▶ RECORDS SUPPLIED:

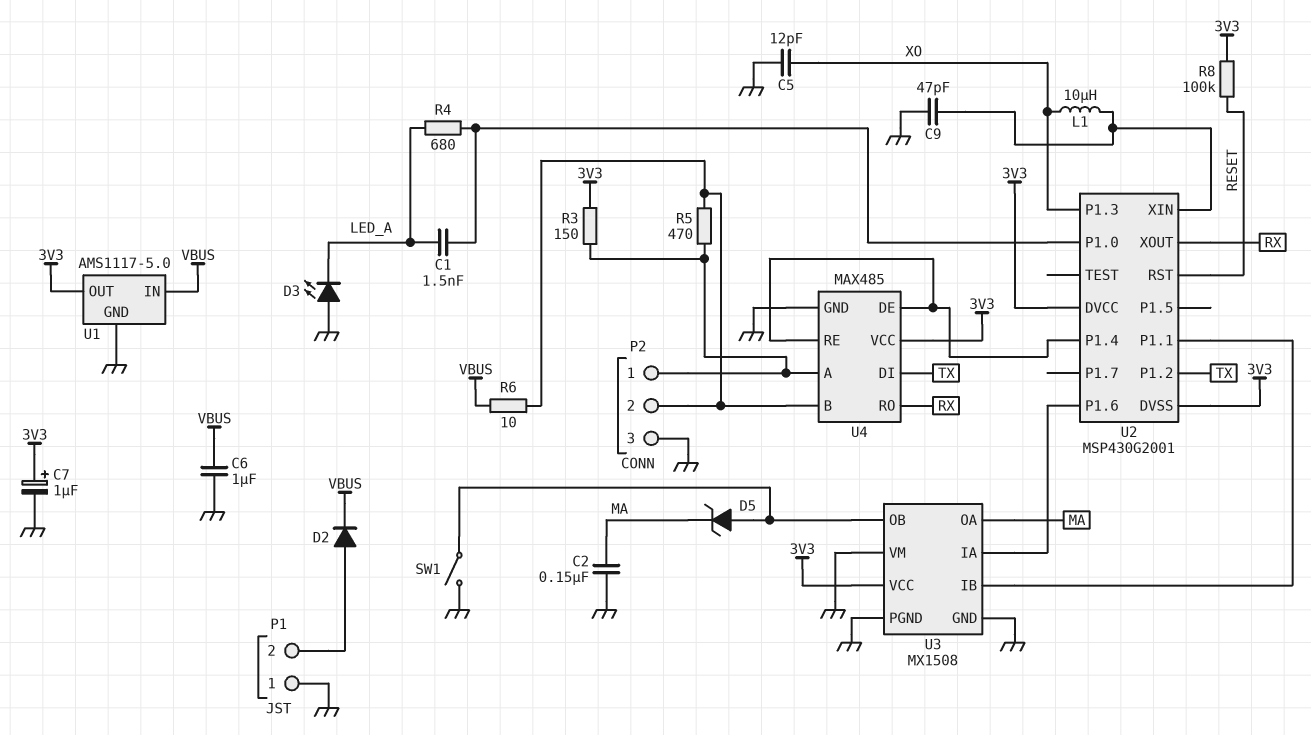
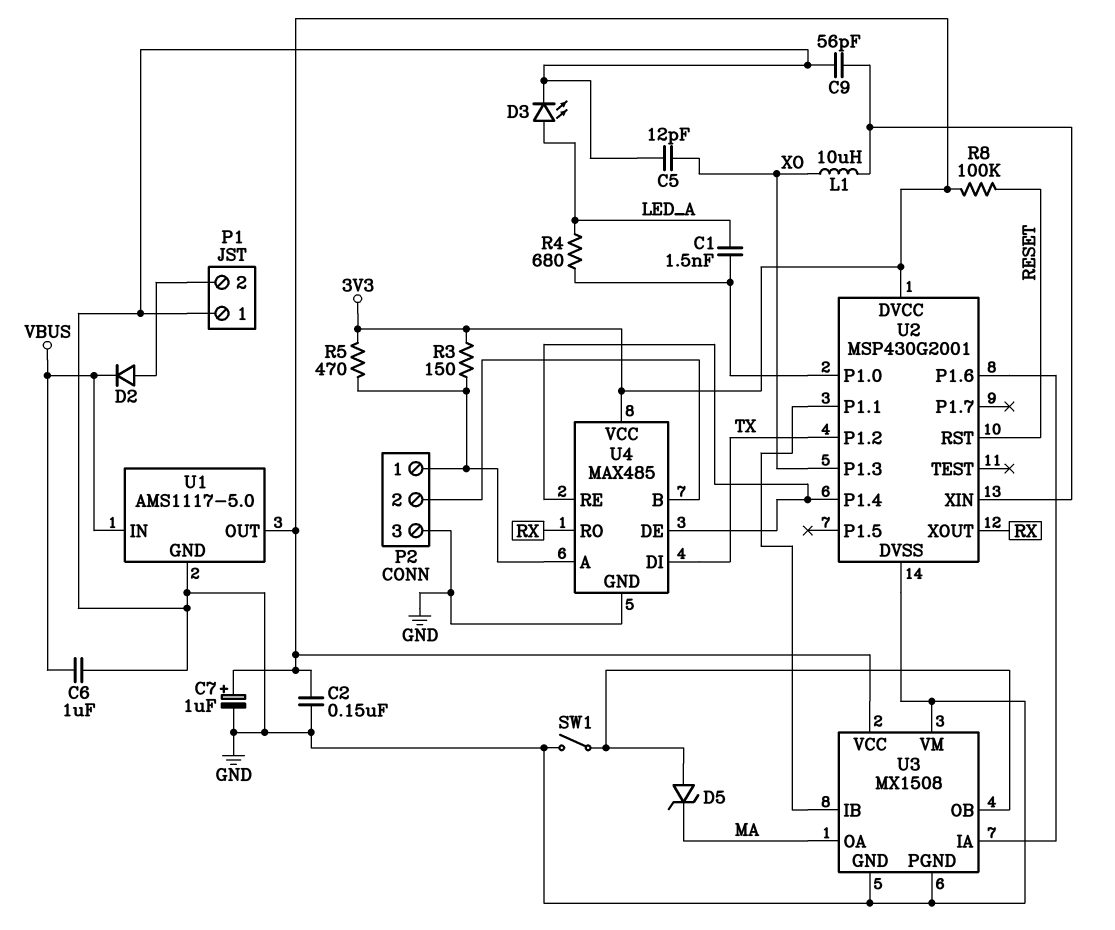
C2: 150nF (GND, MA) -> 150nF (3V3, GND)
C9: 47pF (GND, U2/XIN) -> 56pF (GND, U2/XIN)
D3: LED (A GND, K LED_A) -> LED (A LED_A, K GND)
R5: 470 (P2/1, P2/2) -> 470 (3V3, P2/1)
R6: 10 (P2/2, VBUS) -> none
U2 pin DVSS: 3V3 -> GND

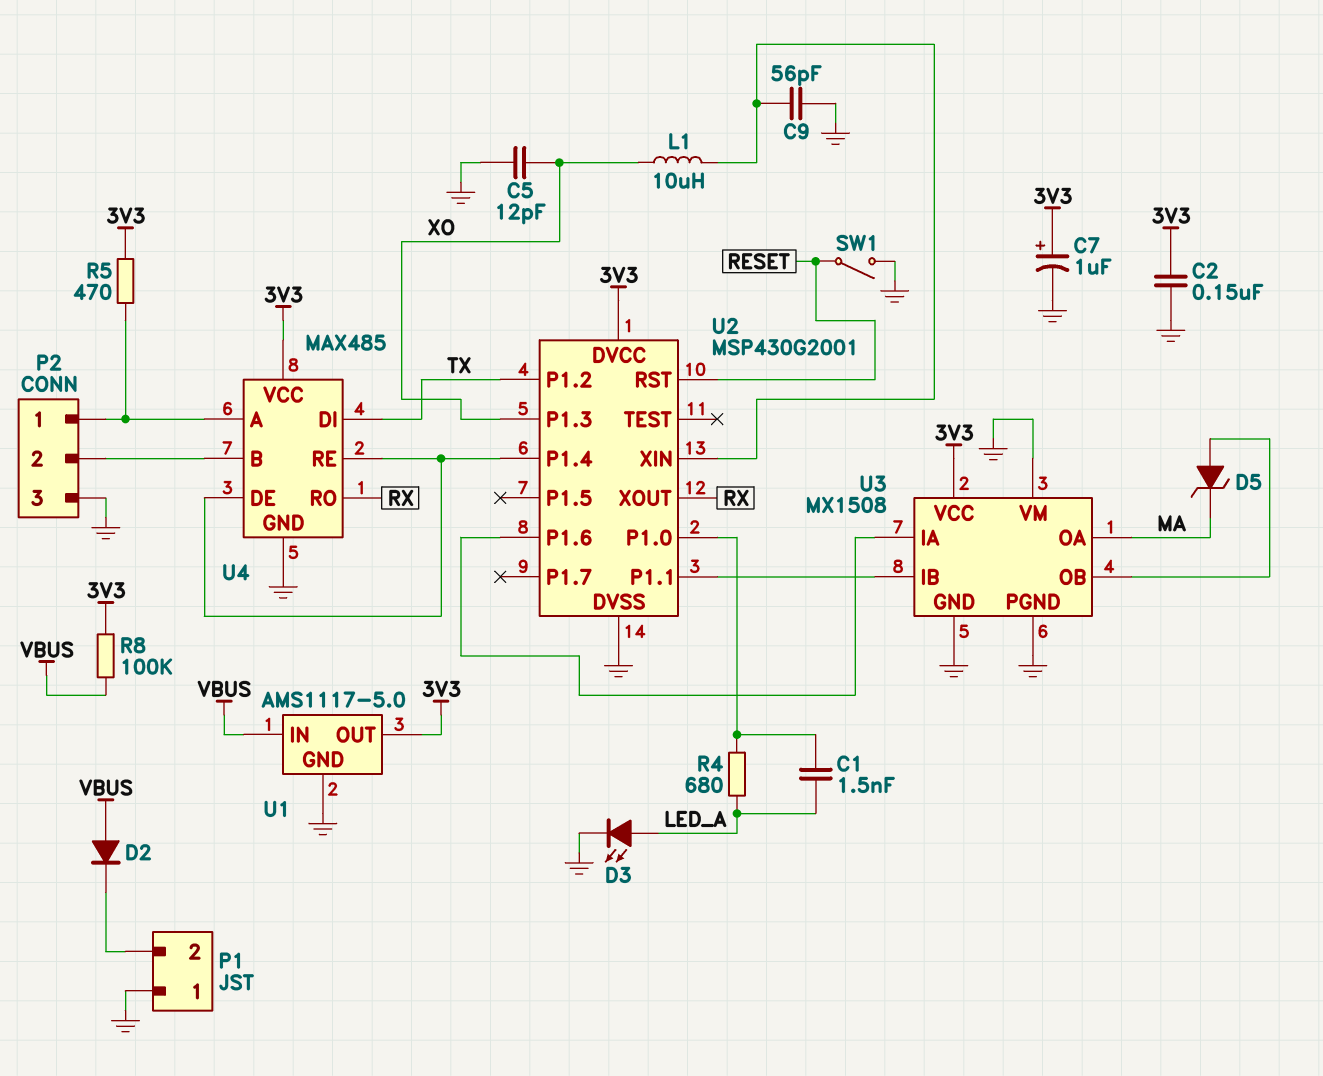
C6: 1uF (GND, VBUS) -> none
D2: diode (A P1/2, K VBUS) -> diode (A VBUS, K P1/2)
R3: 150 (3V3, P2/1) -> none
R8: 100k (3V3, RESET) -> 100k (3V3, VBUS)
SW1: switch (GND, U3/OB) -> switch (GND, RESET)

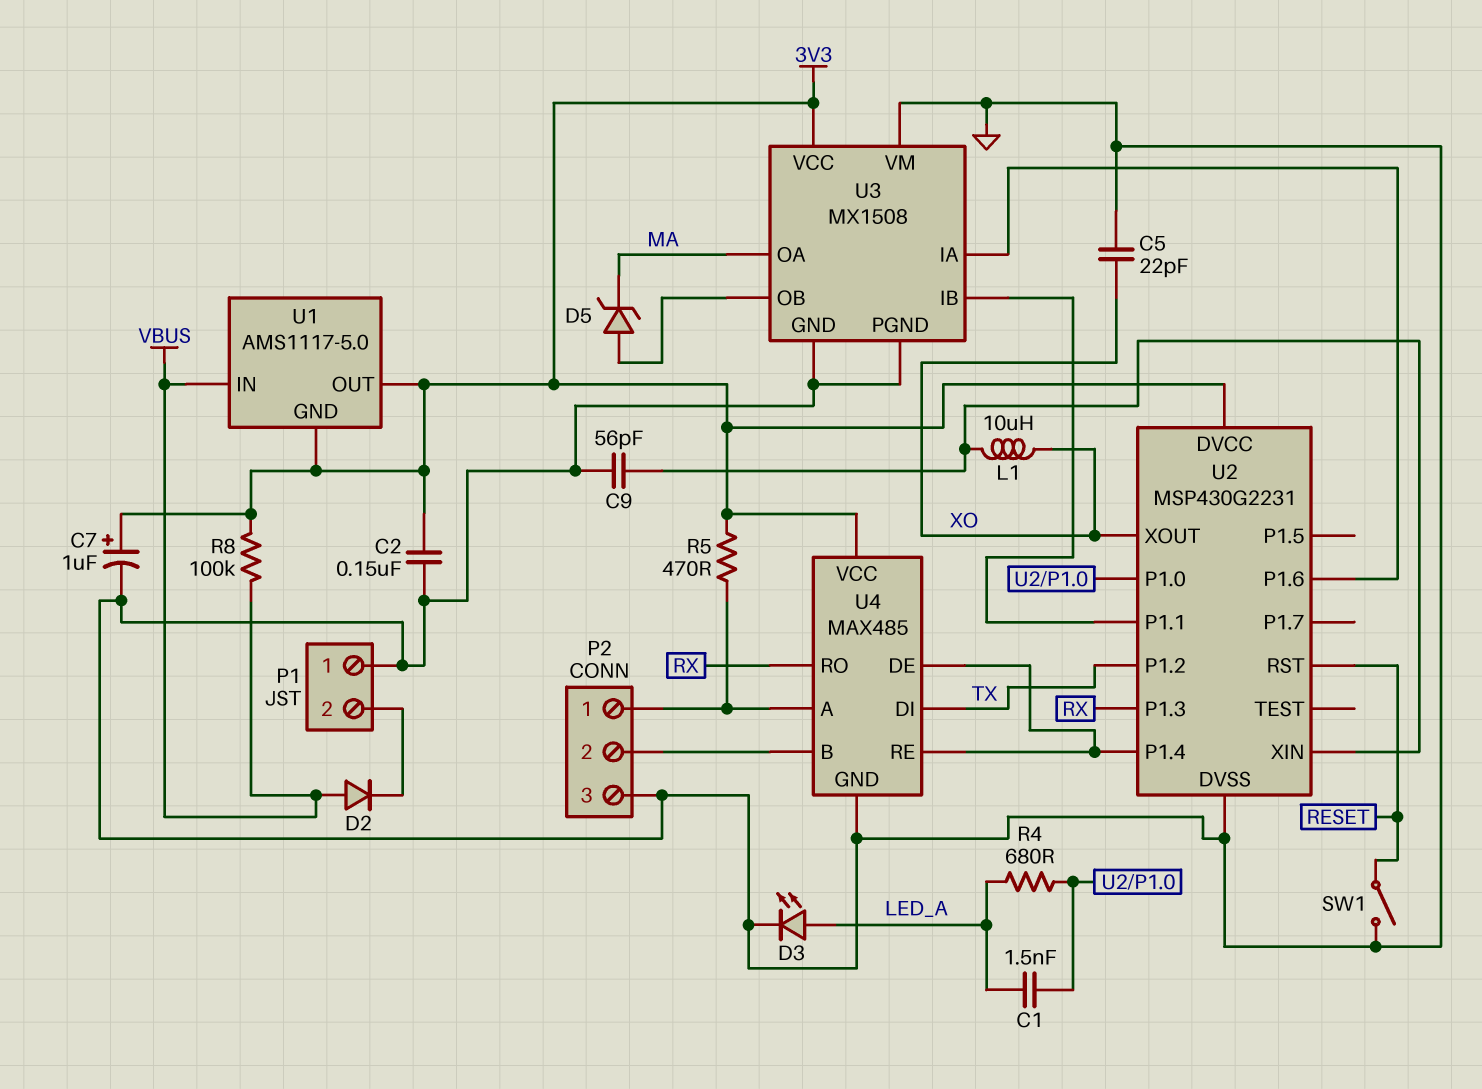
C5: 12pF (GND, XO) -> 22pF (GND, XO)
U1 pin GND: GND -> 3V3
U2: MSP430G2001 -> MSP430G2231
U2 pin P1.3: XO -> RX
U2 pin XOUT: RX -> XO

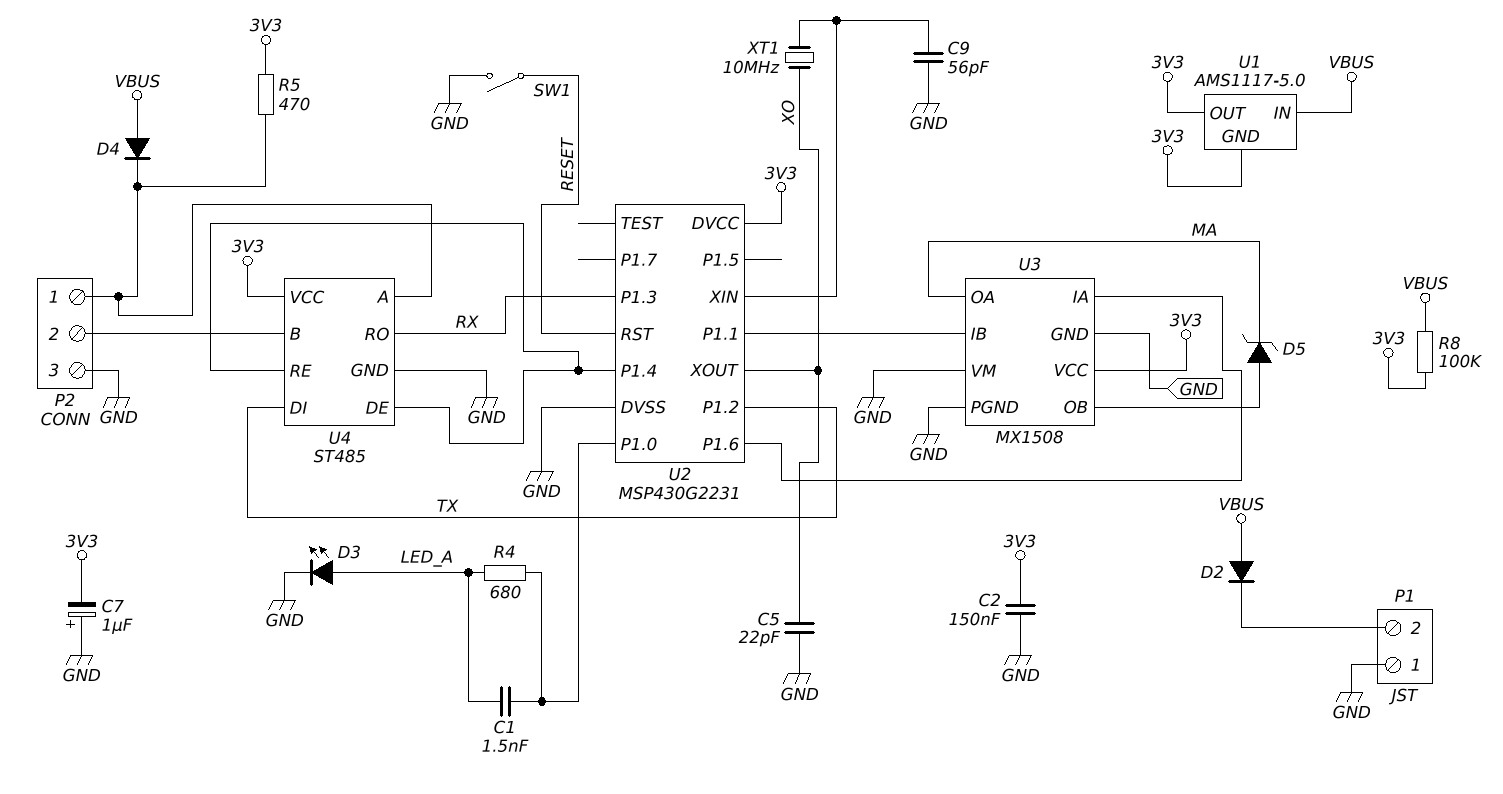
C7: 1uF (plus 3V3, minus GND) -> 1uF (plus GND, minus 3V3)
D4: none -> diode (A VBUS, K P2/1)
L1: 10uH (U2/XIN, XO) -> none
U4: MAX485 -> ST485
XT1: none -> 10MHz (U2/XIN, XO)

▶ TASK STATEMENT: Set down all of the material word for word, but keep each picture out.

▶ EXERCISE RESPONSE:
C2: 150nF (GND, MA) -> 150nF (3V3, GND)
C9: 47pF (GND, U2/XIN) -> 56pF (GND, U2/XIN)
D3: LED (A GND, K LED_A) -> LED (A LED_A, K GND)
R5: 470 (P2/1, P2/2) -> 470 (3V3, P2/1)
R6: 10 (P2/2, VBUS) -> none
U2 pin DVSS: 3V3 -> GND

C6: 1uF (GND, VBUS) -> none
D2: diode (A P1/2, K VBUS) -> diode (A VBUS, K P1/2)
R3: 150 (3V3, P2/1) -> none
R8: 100k (3V3, RESET) -> 100k (3V3, VBUS)
SW1: switch (GND, U3/OB) -> switch (GND, RESET)

C5: 12pF (GND, XO) -> 22pF (GND, XO)
U1 pin GND: GND -> 3V3
U2: MSP430G2001 -> MSP430G2231
U2 pin P1.3: XO -> RX
U2 pin XOUT: RX -> XO

C7: 1uF (plus 3V3, minus GND) -> 1uF (plus GND, minus 3V3)
D4: none -> diode (A VBUS, K P2/1)
L1: 10uH (U2/XIN, XO) -> none
U4: MAX485 -> ST485
XT1: none -> 10MHz (U2/XIN, XO)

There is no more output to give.